**Given problem:**
Reproduce the listing below word for word, from its first line through the line containing "orange star: moved 8 px left, 2", with both end lines included.

**Extracted data:**

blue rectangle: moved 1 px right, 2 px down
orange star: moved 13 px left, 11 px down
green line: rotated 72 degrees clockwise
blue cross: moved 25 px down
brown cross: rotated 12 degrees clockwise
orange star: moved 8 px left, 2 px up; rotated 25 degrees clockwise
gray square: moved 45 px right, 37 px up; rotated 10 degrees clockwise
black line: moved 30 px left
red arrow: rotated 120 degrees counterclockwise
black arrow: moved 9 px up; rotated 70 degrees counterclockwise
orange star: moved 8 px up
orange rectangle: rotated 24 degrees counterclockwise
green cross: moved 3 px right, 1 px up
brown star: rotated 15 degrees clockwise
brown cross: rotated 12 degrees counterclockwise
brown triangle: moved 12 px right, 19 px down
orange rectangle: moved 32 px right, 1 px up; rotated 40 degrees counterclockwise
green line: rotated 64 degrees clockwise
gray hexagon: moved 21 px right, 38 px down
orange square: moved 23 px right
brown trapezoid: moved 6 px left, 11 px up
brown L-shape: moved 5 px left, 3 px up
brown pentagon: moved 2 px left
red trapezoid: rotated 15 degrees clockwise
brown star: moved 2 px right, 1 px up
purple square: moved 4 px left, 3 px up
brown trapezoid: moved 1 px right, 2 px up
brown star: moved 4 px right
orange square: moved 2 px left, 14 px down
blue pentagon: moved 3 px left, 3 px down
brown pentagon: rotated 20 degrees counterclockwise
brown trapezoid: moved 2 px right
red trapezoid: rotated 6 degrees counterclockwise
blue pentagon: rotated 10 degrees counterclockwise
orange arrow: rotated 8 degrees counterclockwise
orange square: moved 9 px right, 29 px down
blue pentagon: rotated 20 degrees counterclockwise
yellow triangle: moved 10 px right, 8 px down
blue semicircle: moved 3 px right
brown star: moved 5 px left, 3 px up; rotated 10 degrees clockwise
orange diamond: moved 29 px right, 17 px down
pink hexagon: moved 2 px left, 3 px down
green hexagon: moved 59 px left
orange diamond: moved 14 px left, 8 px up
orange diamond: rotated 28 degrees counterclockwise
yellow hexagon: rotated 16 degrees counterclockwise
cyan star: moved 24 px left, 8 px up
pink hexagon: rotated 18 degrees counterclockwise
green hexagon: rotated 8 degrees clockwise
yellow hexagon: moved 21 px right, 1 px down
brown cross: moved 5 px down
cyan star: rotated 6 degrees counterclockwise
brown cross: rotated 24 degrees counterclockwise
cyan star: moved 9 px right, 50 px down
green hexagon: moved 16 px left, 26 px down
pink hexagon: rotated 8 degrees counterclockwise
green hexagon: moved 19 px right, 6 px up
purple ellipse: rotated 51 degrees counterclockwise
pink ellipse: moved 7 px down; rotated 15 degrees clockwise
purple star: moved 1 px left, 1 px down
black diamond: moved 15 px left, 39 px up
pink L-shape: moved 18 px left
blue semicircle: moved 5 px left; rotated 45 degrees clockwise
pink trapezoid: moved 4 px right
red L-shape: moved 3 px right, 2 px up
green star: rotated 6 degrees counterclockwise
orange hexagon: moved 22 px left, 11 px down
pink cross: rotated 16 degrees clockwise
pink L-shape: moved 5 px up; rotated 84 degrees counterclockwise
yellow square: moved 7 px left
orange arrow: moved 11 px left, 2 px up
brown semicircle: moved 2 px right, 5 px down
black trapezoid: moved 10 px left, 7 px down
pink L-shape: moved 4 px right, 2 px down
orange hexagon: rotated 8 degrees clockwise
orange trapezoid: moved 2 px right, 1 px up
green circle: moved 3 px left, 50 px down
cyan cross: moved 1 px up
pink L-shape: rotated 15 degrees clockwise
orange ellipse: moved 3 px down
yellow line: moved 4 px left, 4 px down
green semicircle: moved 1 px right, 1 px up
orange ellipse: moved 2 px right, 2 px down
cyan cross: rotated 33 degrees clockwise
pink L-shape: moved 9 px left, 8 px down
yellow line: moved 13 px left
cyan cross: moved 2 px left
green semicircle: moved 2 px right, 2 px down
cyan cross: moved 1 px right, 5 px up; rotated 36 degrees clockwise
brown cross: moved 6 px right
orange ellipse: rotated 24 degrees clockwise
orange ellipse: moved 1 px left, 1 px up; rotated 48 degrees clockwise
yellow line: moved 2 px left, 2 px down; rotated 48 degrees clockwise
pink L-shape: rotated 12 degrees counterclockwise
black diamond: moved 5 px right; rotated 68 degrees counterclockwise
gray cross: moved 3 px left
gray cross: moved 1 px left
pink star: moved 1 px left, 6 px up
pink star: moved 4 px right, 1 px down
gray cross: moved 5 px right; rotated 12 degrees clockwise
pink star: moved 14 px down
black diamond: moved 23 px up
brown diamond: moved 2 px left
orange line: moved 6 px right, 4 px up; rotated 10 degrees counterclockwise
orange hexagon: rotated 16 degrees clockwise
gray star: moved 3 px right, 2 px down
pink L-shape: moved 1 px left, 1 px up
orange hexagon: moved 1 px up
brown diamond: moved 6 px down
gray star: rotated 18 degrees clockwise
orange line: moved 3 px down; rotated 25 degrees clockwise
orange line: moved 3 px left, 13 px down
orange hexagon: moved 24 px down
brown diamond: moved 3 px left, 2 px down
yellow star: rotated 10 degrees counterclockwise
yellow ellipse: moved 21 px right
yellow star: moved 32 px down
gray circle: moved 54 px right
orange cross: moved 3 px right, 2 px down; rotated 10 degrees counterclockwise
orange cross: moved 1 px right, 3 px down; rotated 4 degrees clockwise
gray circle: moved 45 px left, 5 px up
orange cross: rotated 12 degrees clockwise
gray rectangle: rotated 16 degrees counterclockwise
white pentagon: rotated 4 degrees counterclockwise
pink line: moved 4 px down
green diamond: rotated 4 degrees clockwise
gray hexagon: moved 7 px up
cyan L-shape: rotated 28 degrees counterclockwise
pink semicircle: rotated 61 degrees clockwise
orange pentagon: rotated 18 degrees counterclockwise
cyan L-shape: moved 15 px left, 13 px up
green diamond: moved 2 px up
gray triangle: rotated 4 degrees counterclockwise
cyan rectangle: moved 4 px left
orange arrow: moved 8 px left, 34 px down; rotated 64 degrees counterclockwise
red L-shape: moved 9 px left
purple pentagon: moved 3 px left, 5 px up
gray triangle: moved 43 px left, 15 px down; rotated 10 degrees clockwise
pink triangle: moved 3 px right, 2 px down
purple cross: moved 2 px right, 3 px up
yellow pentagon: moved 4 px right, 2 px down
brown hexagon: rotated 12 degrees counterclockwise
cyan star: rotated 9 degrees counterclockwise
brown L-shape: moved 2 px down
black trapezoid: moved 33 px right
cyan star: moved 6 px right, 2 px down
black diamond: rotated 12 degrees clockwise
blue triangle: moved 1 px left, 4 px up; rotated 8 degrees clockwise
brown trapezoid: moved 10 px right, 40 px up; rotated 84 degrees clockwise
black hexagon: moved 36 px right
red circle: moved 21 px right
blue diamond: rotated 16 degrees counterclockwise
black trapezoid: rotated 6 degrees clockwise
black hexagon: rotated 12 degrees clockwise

**Result below:**
blue rectangle: moved 1 px right, 2 px down
orange star: moved 13 px left, 11 px down
green line: rotated 72 degrees clockwise
blue cross: moved 25 px down
brown cross: rotated 12 degrees clockwise
orange star: moved 8 px left, 2 px up; rotated 25 degrees clockwise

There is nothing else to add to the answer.